#### EXERCISE INSTRUCTIONS:
Would you write out every entry exactly, but without the pictures?

Change detection outputs:
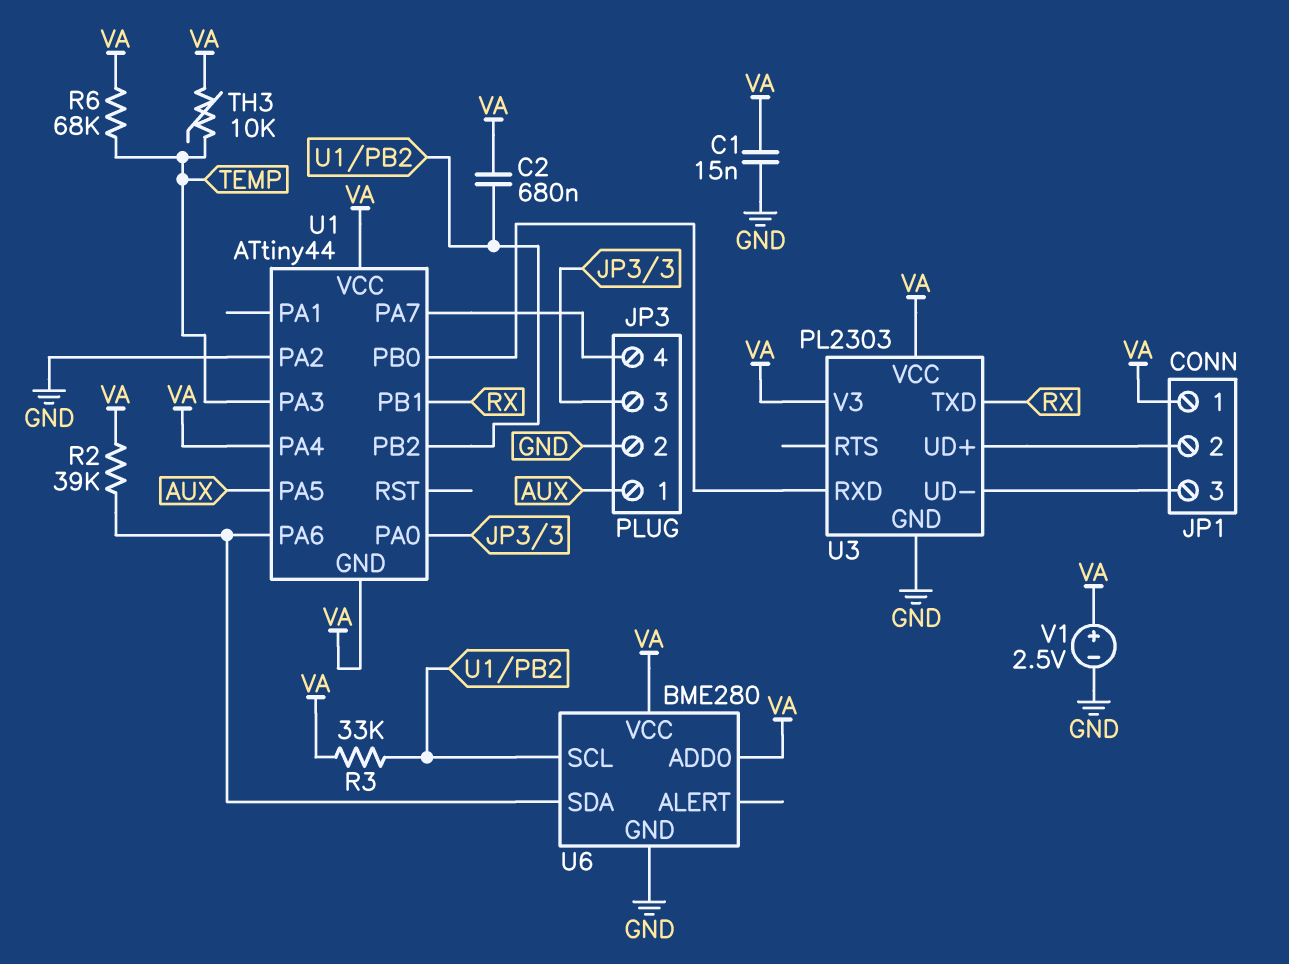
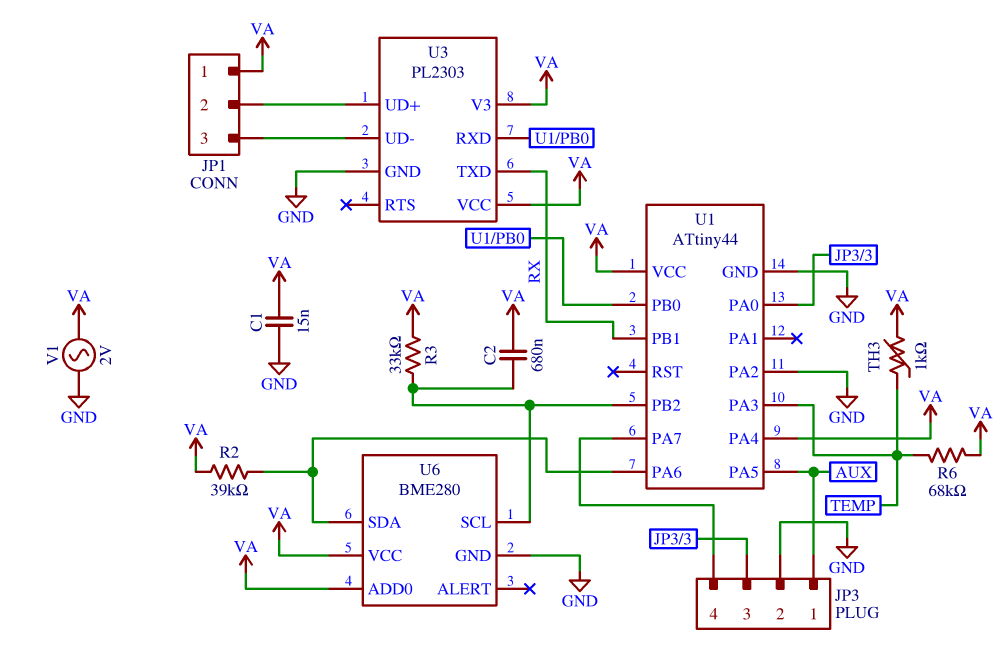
TH3: 10k (TEMP, VA) -> 1k (TEMP, VA)
U1 pin GND: VA -> GND
V1: 2.5V (plus VA, minus GND) -> AC 2V (GND, VA)

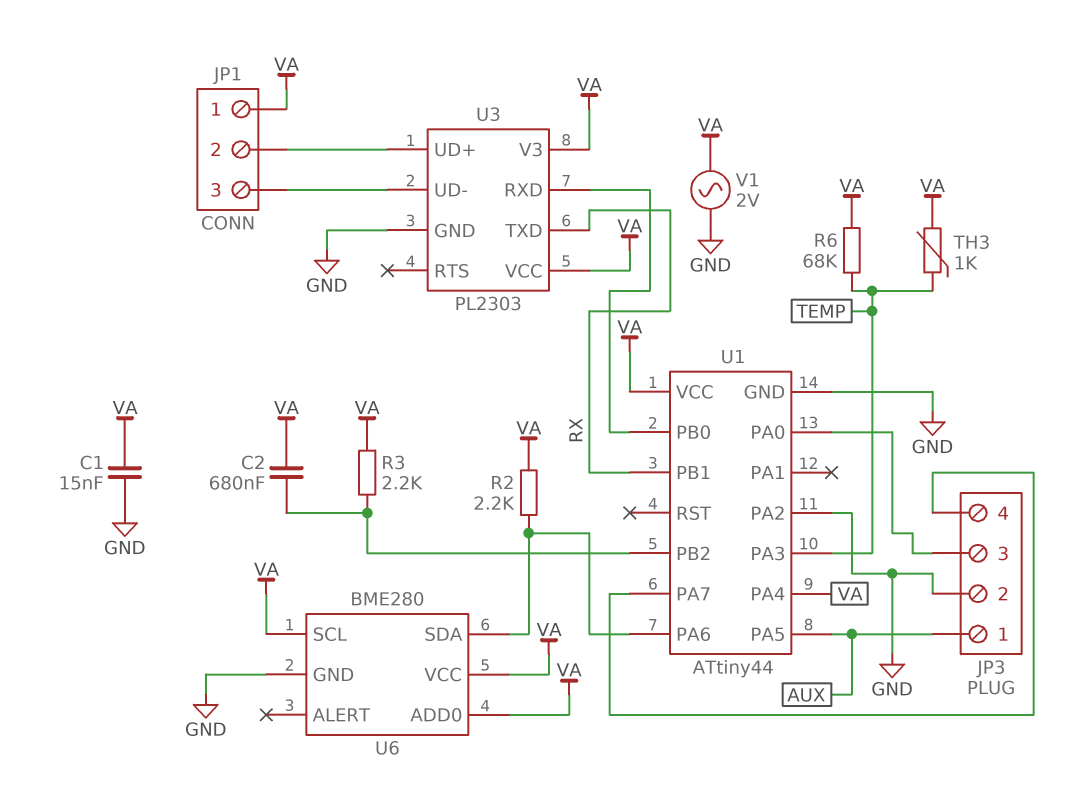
R2: 39k (U1/PA6, VA) -> 2.2k (U1/PA6, VA)
R3: 33k (U1/PB2, VA) -> 2.2k (U1/PB2, VA)
U6 pin SCL: U1/PB2 -> VA

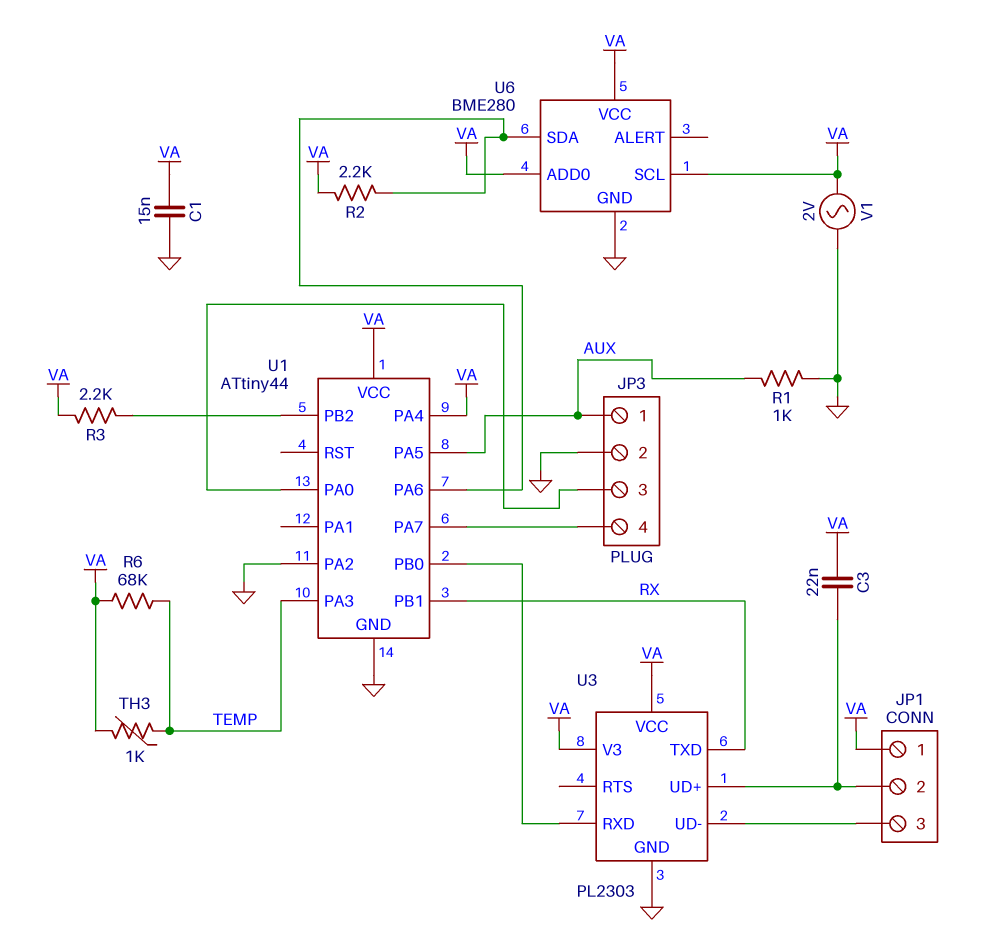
C2: 680nF (U1/PB2, VA) -> none
C3: none -> 22nF (JP1/2, VA)
R1: none -> 1k (AUX, GND)

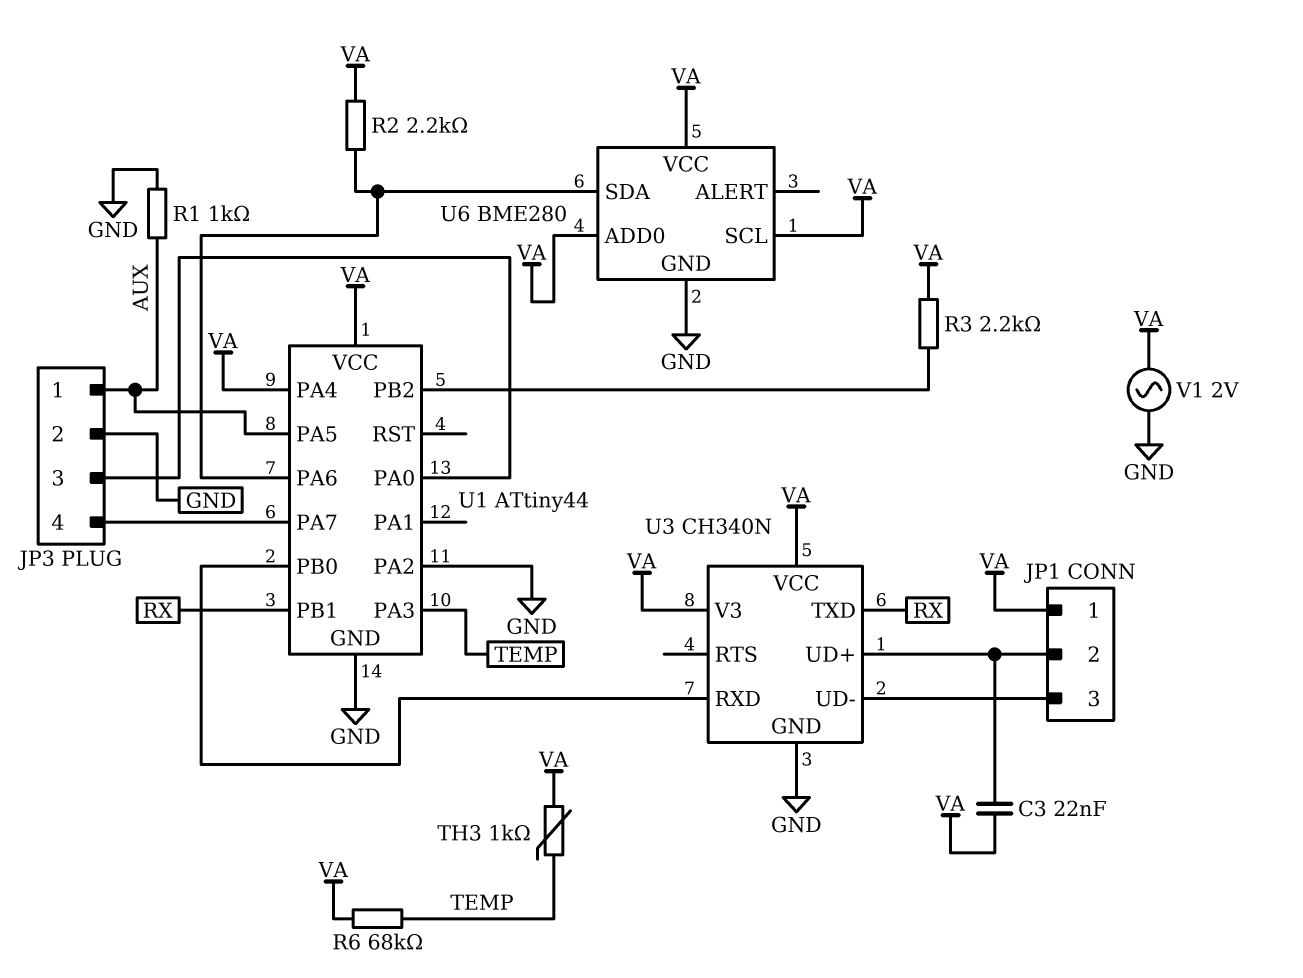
C1: 15nF (GND, VA) -> none
U3: PL2303 -> CH340N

#### TASK ANSWER:
TH3: 10k (TEMP, VA) -> 1k (TEMP, VA)
U1 pin GND: VA -> GND
V1: 2.5V (plus VA, minus GND) -> AC 2V (GND, VA)

R2: 39k (U1/PA6, VA) -> 2.2k (U1/PA6, VA)
R3: 33k (U1/PB2, VA) -> 2.2k (U1/PB2, VA)
U6 pin SCL: U1/PB2 -> VA

C2: 680nF (U1/PB2, VA) -> none
C3: none -> 22nF (JP1/2, VA)
R1: none -> 1k (AUX, GND)

C1: 15nF (GND, VA) -> none
U3: PL2303 -> CH340N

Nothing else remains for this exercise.